**Activity:** Repeat all of the records exactly, leaving out the pictures.

================================

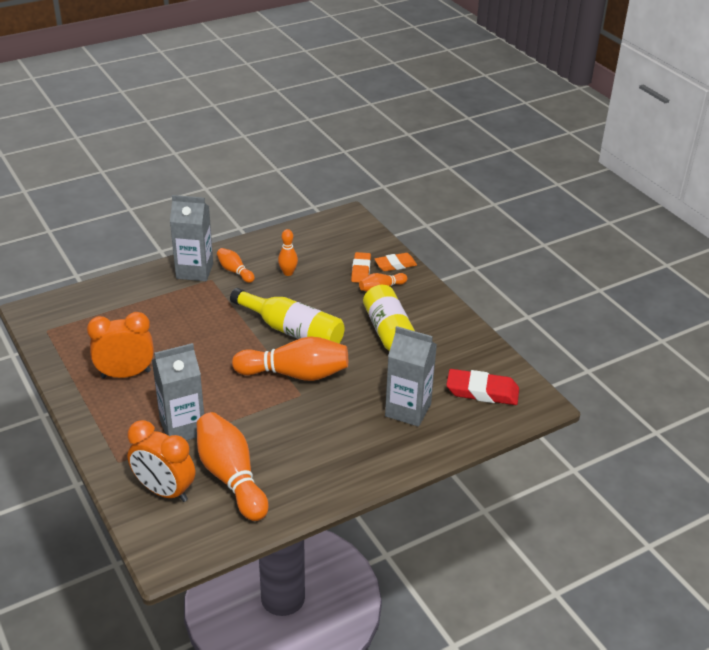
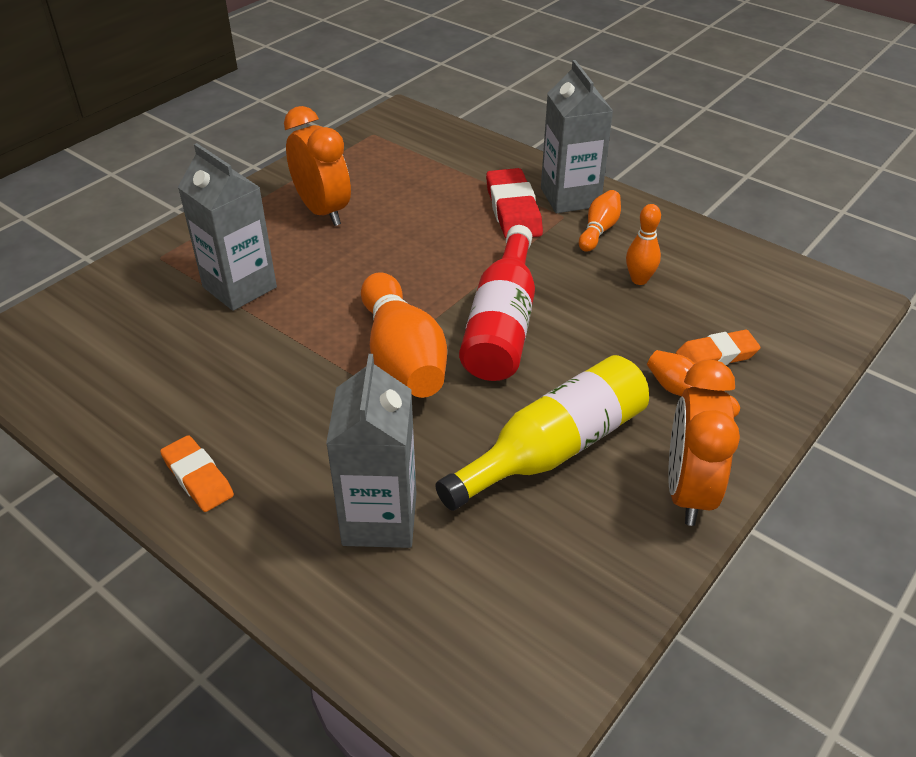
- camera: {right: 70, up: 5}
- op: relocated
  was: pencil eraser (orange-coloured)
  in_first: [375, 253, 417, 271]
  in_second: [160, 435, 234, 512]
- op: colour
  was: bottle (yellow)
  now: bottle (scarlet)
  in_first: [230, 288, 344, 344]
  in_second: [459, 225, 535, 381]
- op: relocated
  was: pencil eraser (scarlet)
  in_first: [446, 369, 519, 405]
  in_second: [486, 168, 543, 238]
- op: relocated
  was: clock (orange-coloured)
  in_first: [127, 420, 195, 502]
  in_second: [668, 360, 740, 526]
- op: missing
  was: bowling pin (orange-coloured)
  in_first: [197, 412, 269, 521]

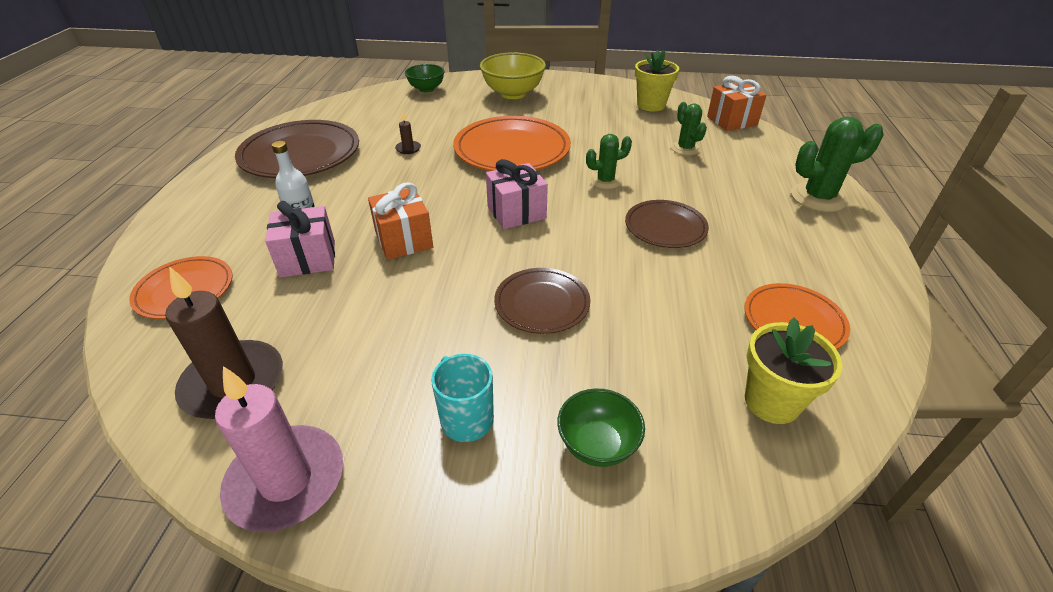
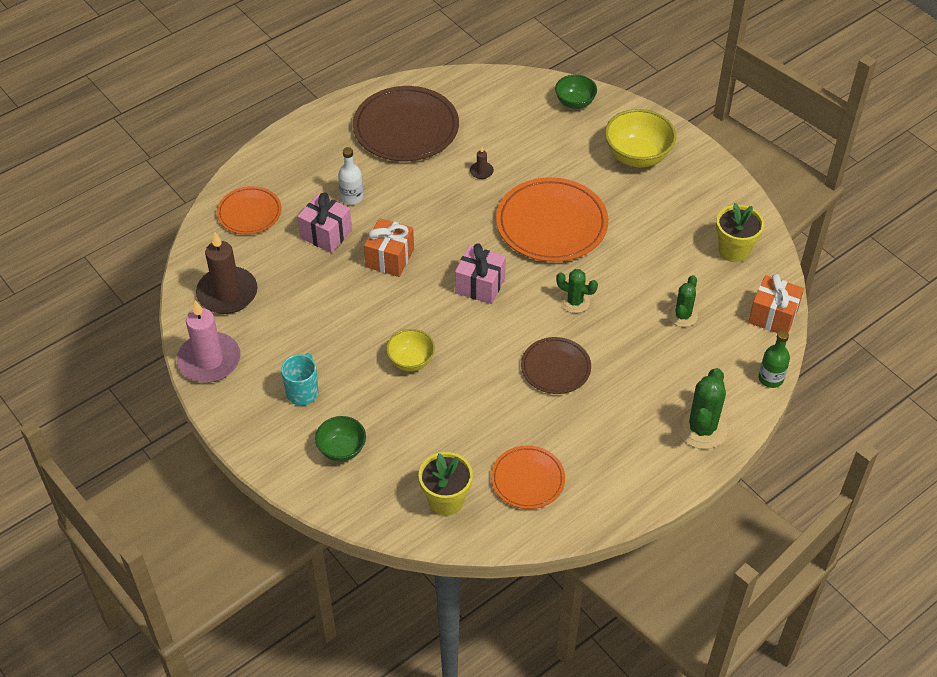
- camera: {right: 45, up: 10}
- op: exchanged
  was: dinner plate (russet)
  now: serving bowl (yellow)
  in_first: [494, 268, 590, 334]
  in_second: [386, 329, 435, 371]
- op: spun
  was: cactus (leaf-green)
  in_first: [791, 116, 883, 212]
  in_second: [677, 368, 728, 449]
  clockwise: 75
- op: appeared
  now: bottle (leaf-green)
  in_second: [758, 330, 790, 388]

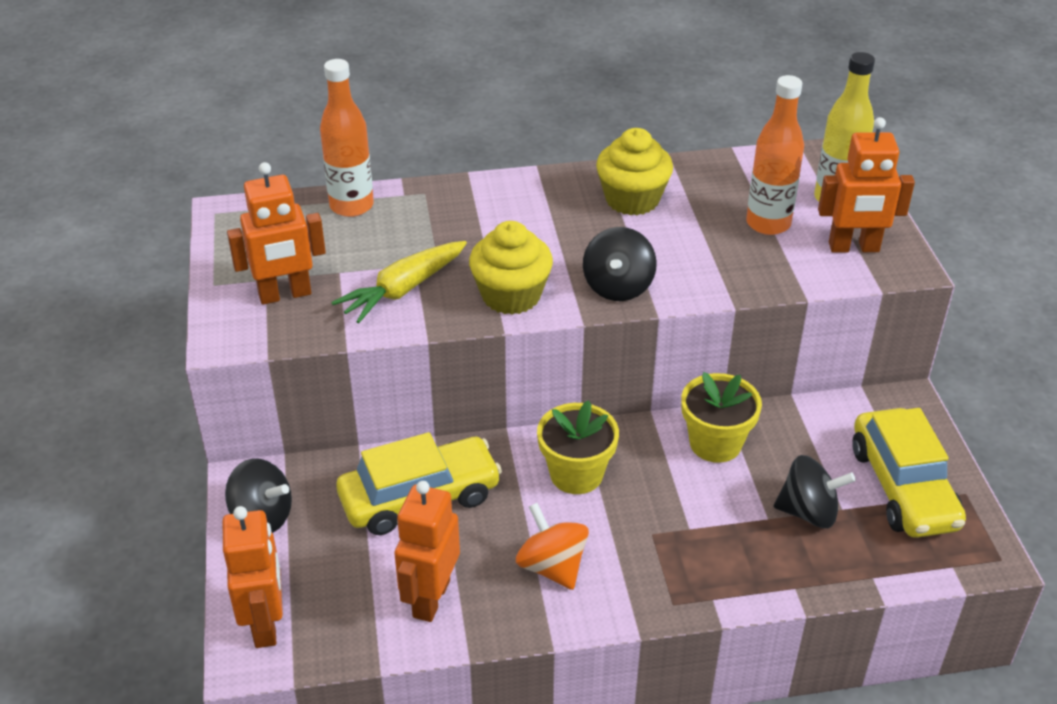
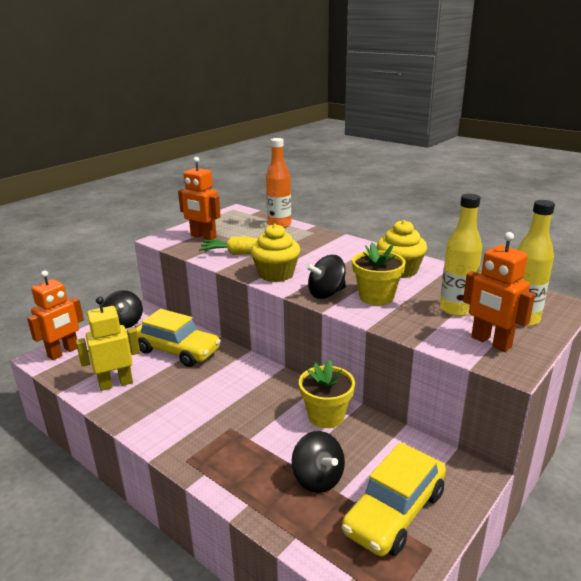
- camera: {right: 50, up: -15}
- op: colour
  was: toy robot (orange-coloured)
  now: toy robot (yellow)
  in_first: [394, 481, 460, 622]
  in_second: [76, 297, 140, 391]
- op: relocated
  was: flower pot (yellow)
  in_first: [537, 400, 619, 494]
  in_second: [352, 243, 406, 305]
- op: colour
  was: bottle (orange-coloured)
  now: bottle (yellow)
  in_first: [746, 75, 804, 235]
  in_second: [440, 194, 482, 316]
- op: missing
  was: whirligig (orange-coloured)
  in_first: [516, 503, 589, 590]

================================

**Problem solution:**
- camera: {right: 70, up: 5}
- op: relocated
  was: pencil eraser (orange-coloured)
  in_first: [375, 253, 417, 271]
  in_second: [160, 435, 234, 512]
- op: colour
  was: bottle (yellow)
  now: bottle (scarlet)
  in_first: [230, 288, 344, 344]
  in_second: [459, 225, 535, 381]
- op: relocated
  was: pencil eraser (scarlet)
  in_first: [446, 369, 519, 405]
  in_second: [486, 168, 543, 238]
- op: relocated
  was: clock (orange-coloured)
  in_first: [127, 420, 195, 502]
  in_second: [668, 360, 740, 526]
- op: missing
  was: bowling pin (orange-coloured)
  in_first: [197, 412, 269, 521]

- camera: {right: 45, up: 10}
- op: exchanged
  was: dinner plate (russet)
  now: serving bowl (yellow)
  in_first: [494, 268, 590, 334]
  in_second: [386, 329, 435, 371]
- op: spun
  was: cactus (leaf-green)
  in_first: [791, 116, 883, 212]
  in_second: [677, 368, 728, 449]
  clockwise: 75
- op: appeared
  now: bottle (leaf-green)
  in_second: [758, 330, 790, 388]

- camera: {right: 50, up: -15}
- op: colour
  was: toy robot (orange-coloured)
  now: toy robot (yellow)
  in_first: [394, 481, 460, 622]
  in_second: [76, 297, 140, 391]
- op: relocated
  was: flower pot (yellow)
  in_first: [537, 400, 619, 494]
  in_second: [352, 243, 406, 305]
- op: colour
  was: bottle (orange-coloured)
  now: bottle (yellow)
  in_first: [746, 75, 804, 235]
  in_second: [440, 194, 482, 316]
- op: missing
  was: whirligig (orange-coloured)
  in_first: [516, 503, 589, 590]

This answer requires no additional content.